Saved data entries:

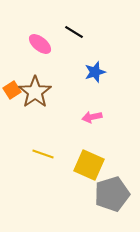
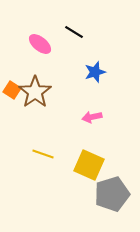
orange square: rotated 24 degrees counterclockwise
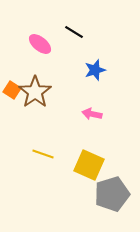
blue star: moved 2 px up
pink arrow: moved 3 px up; rotated 24 degrees clockwise
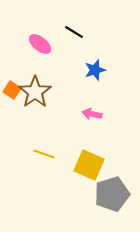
yellow line: moved 1 px right
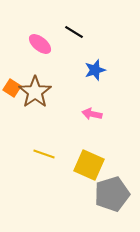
orange square: moved 2 px up
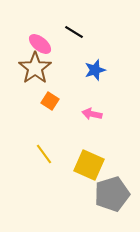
orange square: moved 38 px right, 13 px down
brown star: moved 24 px up
yellow line: rotated 35 degrees clockwise
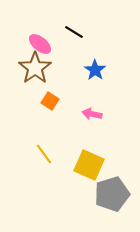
blue star: rotated 20 degrees counterclockwise
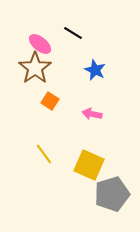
black line: moved 1 px left, 1 px down
blue star: rotated 10 degrees counterclockwise
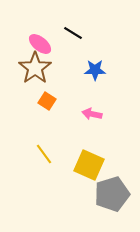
blue star: rotated 25 degrees counterclockwise
orange square: moved 3 px left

* Requirement: How many lines in the data above contain the word "right"? Reply with the number only.

* Problem solution: 2